Work to be completed: Beginning with the line containing "gray triangle: (261, 181)" and going on through the line containing "yellow star: (130, 40) -> (171, 46), moved", the lines below are to be returned exactly, pictures excluded and nothing added.
=== Begin Enclosure ===
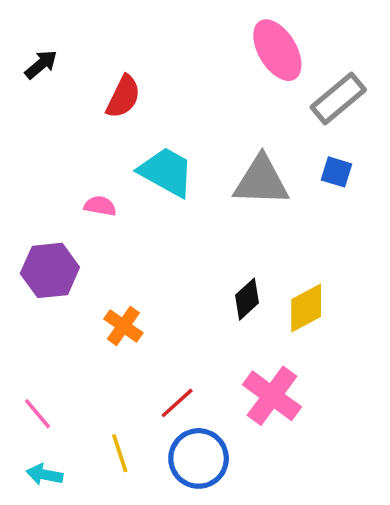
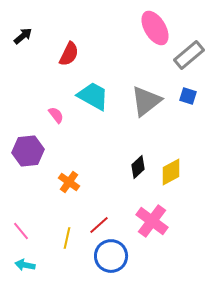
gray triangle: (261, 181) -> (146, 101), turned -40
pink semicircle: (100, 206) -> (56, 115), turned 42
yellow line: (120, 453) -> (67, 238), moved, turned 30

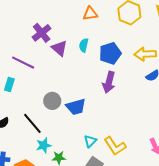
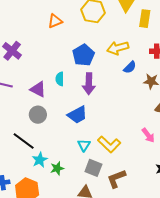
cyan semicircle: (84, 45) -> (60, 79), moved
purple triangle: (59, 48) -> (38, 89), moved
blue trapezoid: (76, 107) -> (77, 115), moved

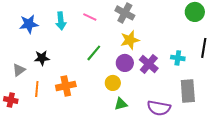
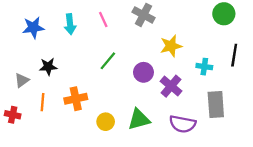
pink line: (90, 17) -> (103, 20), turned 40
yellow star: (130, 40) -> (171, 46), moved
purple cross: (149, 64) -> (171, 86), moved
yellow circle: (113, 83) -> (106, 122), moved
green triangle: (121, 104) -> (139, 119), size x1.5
=== End Enclosure ===
=== Begin Enclosure ===
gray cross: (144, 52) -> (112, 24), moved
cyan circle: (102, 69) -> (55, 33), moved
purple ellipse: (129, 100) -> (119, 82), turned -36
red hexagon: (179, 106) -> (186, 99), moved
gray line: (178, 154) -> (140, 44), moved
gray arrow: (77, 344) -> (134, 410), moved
=== End Enclosure ===
Result below:
gray triangle: (261, 181) -> (146, 101), turned -40
pink semicircle: (100, 206) -> (56, 115), turned 42
yellow line: (120, 453) -> (67, 238), moved, turned 30

cyan semicircle: (84, 45) -> (60, 79), moved
purple triangle: (59, 48) -> (38, 89), moved
blue trapezoid: (76, 107) -> (77, 115), moved

pink line: (90, 17) -> (103, 20), turned 40
yellow star: (130, 40) -> (171, 46), moved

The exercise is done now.